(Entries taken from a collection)
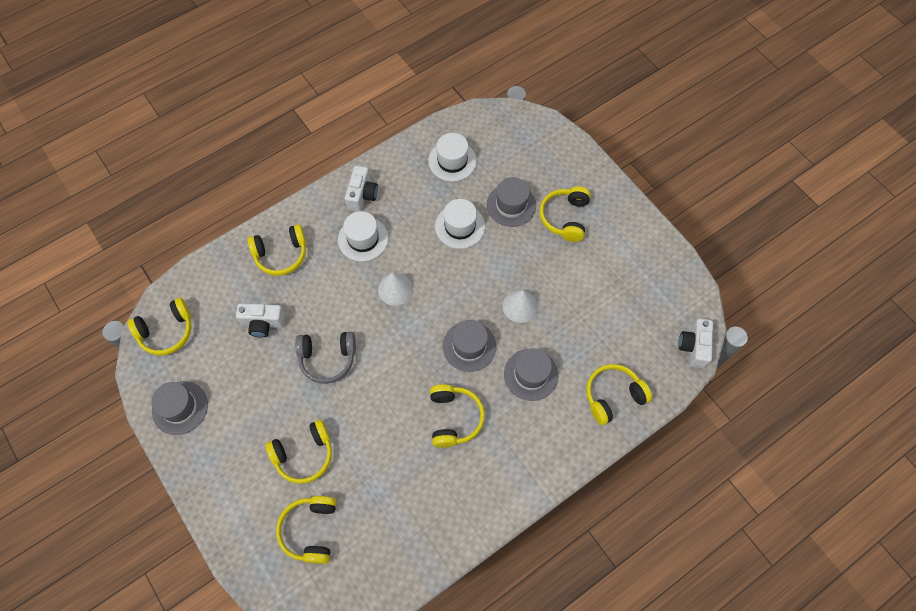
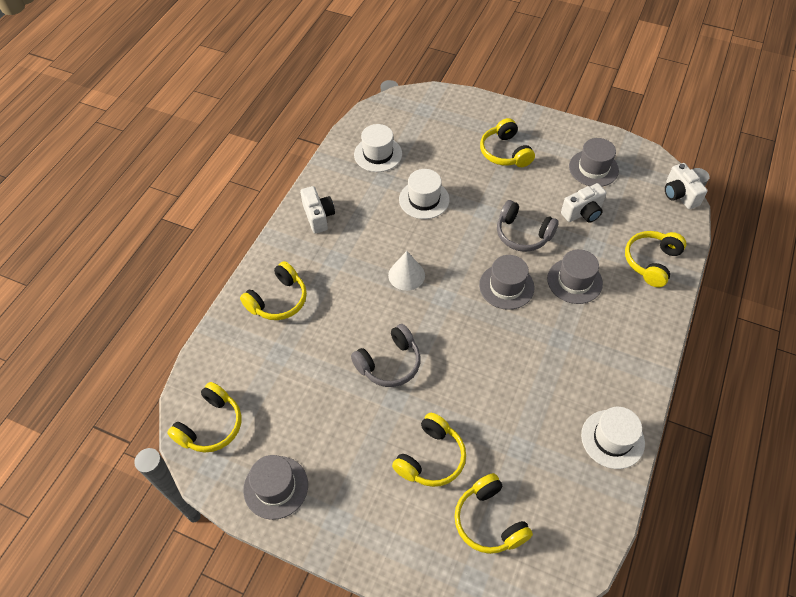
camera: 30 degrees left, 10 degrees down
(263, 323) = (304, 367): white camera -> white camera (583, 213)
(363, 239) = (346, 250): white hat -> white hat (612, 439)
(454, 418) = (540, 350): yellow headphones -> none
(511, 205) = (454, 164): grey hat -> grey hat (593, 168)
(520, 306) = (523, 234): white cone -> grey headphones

* * *

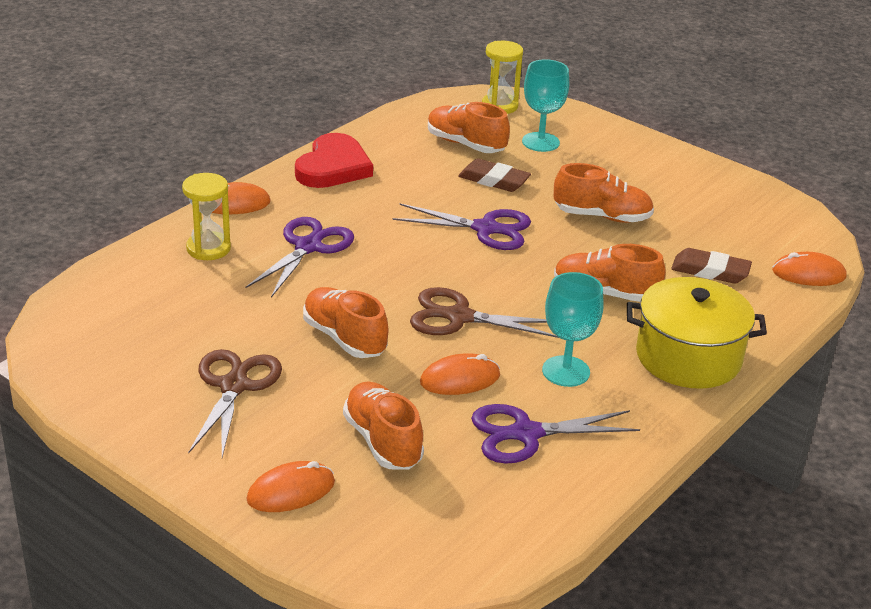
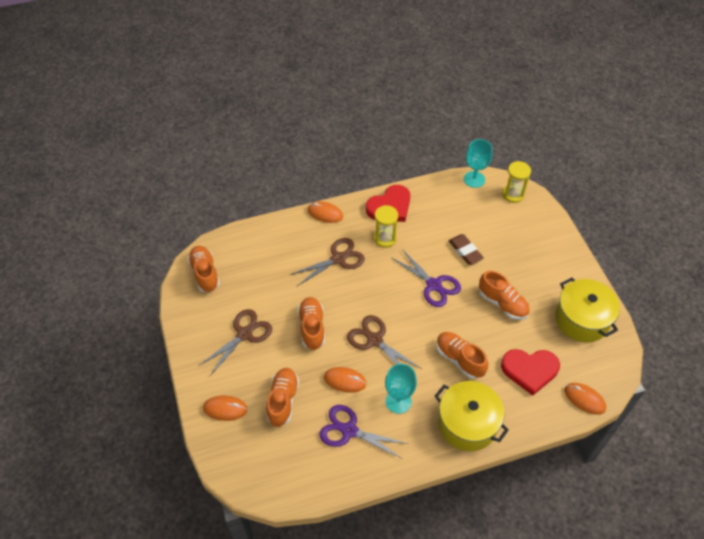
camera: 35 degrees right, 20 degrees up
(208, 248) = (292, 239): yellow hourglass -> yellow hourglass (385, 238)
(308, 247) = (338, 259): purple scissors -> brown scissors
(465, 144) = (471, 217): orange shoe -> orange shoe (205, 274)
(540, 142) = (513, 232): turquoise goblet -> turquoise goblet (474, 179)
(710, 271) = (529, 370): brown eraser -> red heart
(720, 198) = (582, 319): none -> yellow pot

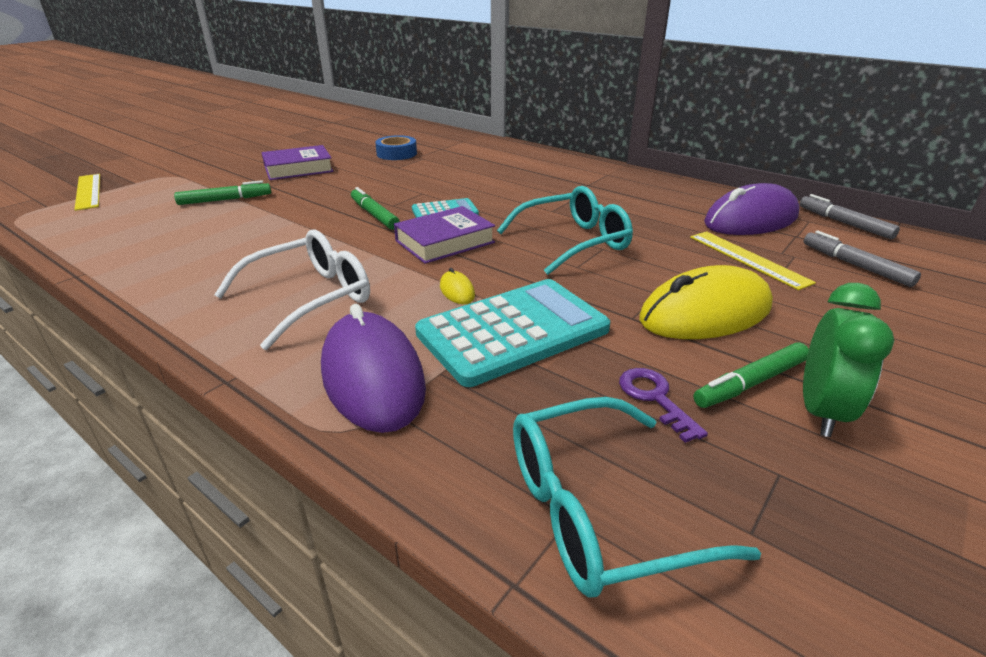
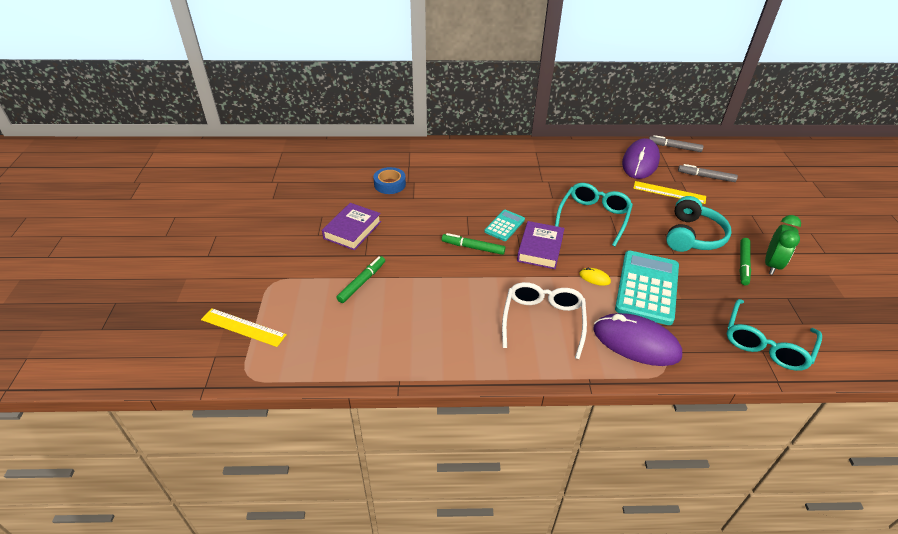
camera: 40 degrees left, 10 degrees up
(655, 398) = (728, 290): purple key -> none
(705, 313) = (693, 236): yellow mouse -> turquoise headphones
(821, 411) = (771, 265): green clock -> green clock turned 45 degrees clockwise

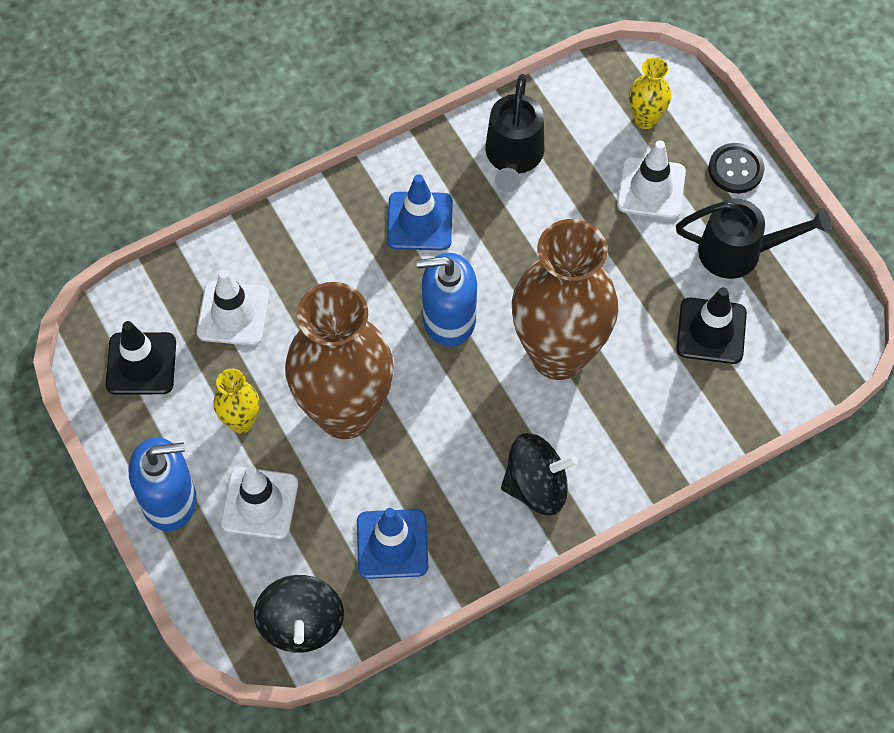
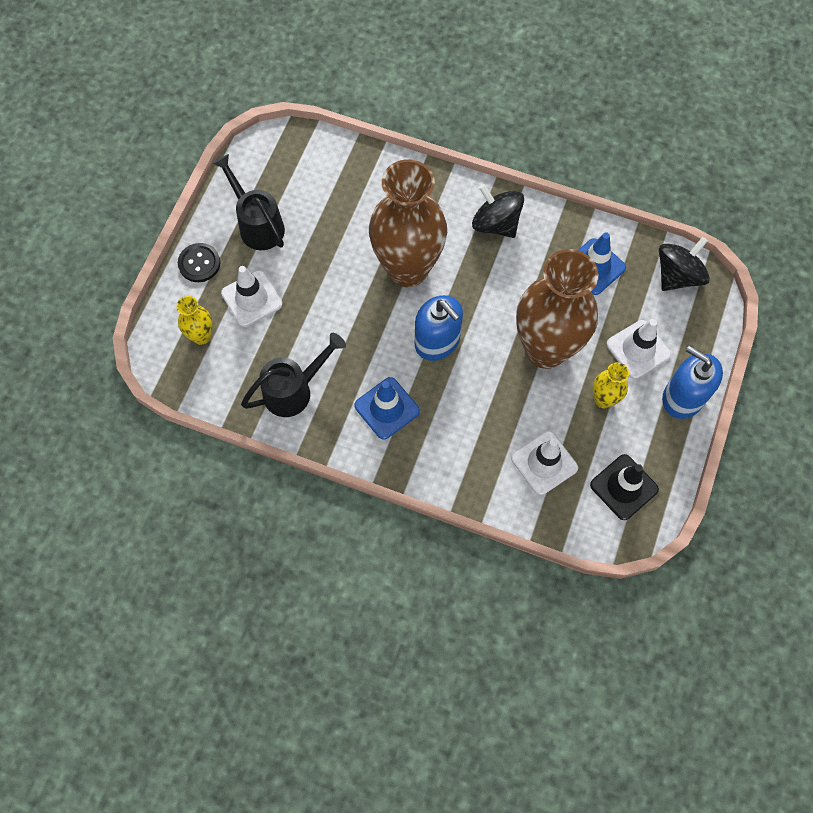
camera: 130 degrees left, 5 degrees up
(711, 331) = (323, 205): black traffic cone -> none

Aim of the task: In the entries above, find the line containing "(465, 144) = (471, 217): orange" and the line containing "(711, 331) = (323, 205): black"; give again exactly those two lines and every line between them, minus the pictures.

Answer to this task:
(465, 144) = (471, 217): orange shoe -> orange shoe (205, 274)
(540, 142) = (513, 232): turquoise goblet -> turquoise goblet (474, 179)
(710, 271) = (529, 370): brown eraser -> red heart
(720, 198) = (582, 319): none -> yellow pot

camera: 40 degrees left, 10 degrees up
(655, 398) = (728, 290): purple key -> none
(705, 313) = (693, 236): yellow mouse -> turquoise headphones
(821, 411) = (771, 265): green clock -> green clock turned 45 degrees clockwise

camera: 130 degrees left, 5 degrees up
(711, 331) = (323, 205): black traffic cone -> none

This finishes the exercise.